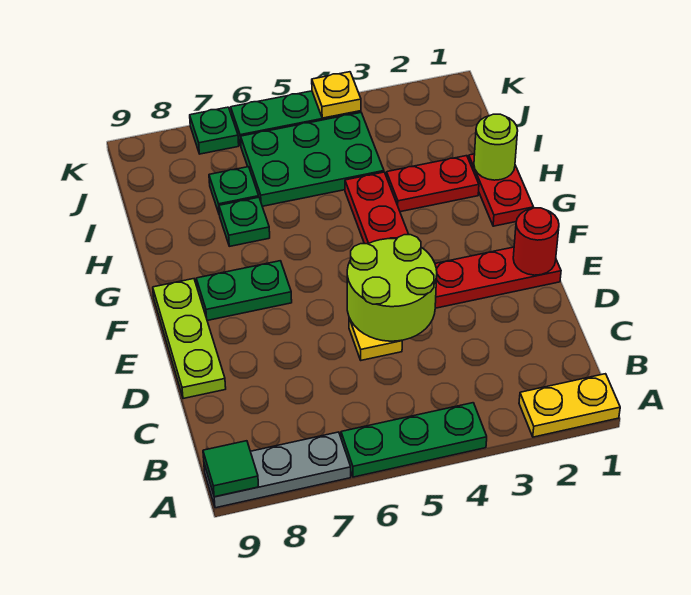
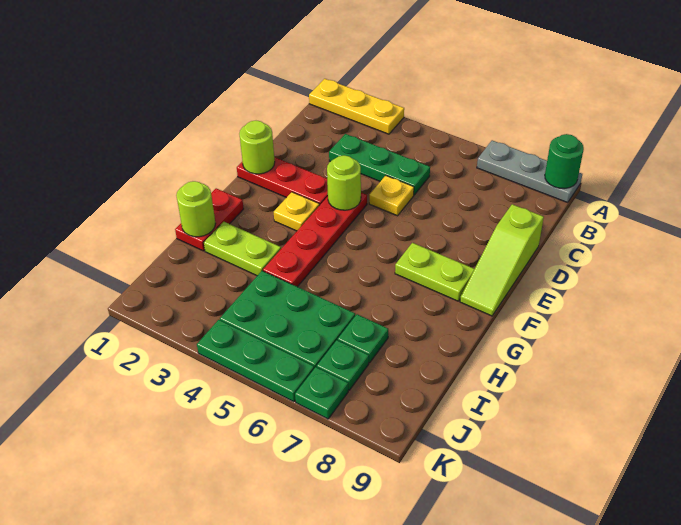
yellow plate A1:A2 level 1 -> yellow plate A1:A3 level 1
green plate A4:A6 level 1 -> green plate C3:C5 level 1
green tile A9 level 2 -> green round brick A9 level 2
lime round brick D4:E5 level 2 -> lime round brick E4 level 2
lime plate D9:F9 level 1 -> lime slope D9:F9 level 1 top D
red round brick E1 level 2 -> lime round brick E1 level 2
green plate F7:F8 level 1 -> lime plate F7:F8 level 1
red plate H2:H3 level 1 -> lime plate H2:H3 level 1
green plate H7 level 1 -> green plate J7 level 1
yellow plate K4 level 2 -> yellow plate F3 level 1

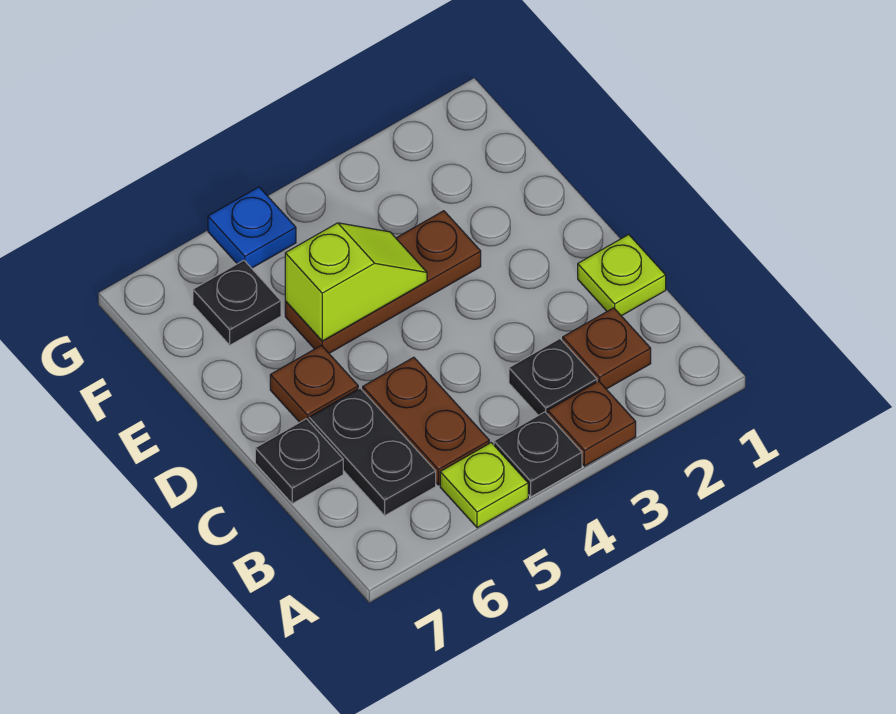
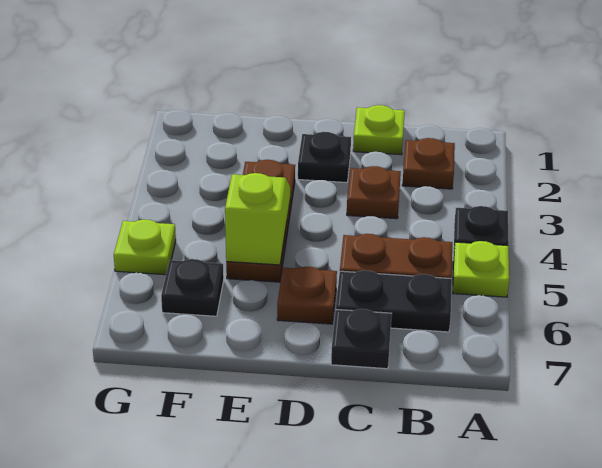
brown plate A3 level 1 -> brown plate C3 level 1
black plate B3 level 1 -> black plate D2 level 1
blue plate G5 level 1 -> lime plate G5 level 1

+--

TASK DIRECTIONS: No pictures should appear; only the lines from the first line of the records through the line with "green plate F7:F8", both included, are to be restated word for word.

RESPONSE TO THIS EXERCISE:
yellow plate A1:A2 level 1 -> yellow plate A1:A3 level 1
green plate A4:A6 level 1 -> green plate C3:C5 level 1
green tile A9 level 2 -> green round brick A9 level 2
lime round brick D4:E5 level 2 -> lime round brick E4 level 2
lime plate D9:F9 level 1 -> lime slope D9:F9 level 1 top D
red round brick E1 level 2 -> lime round brick E1 level 2
green plate F7:F8 level 1 -> lime plate F7:F8 level 1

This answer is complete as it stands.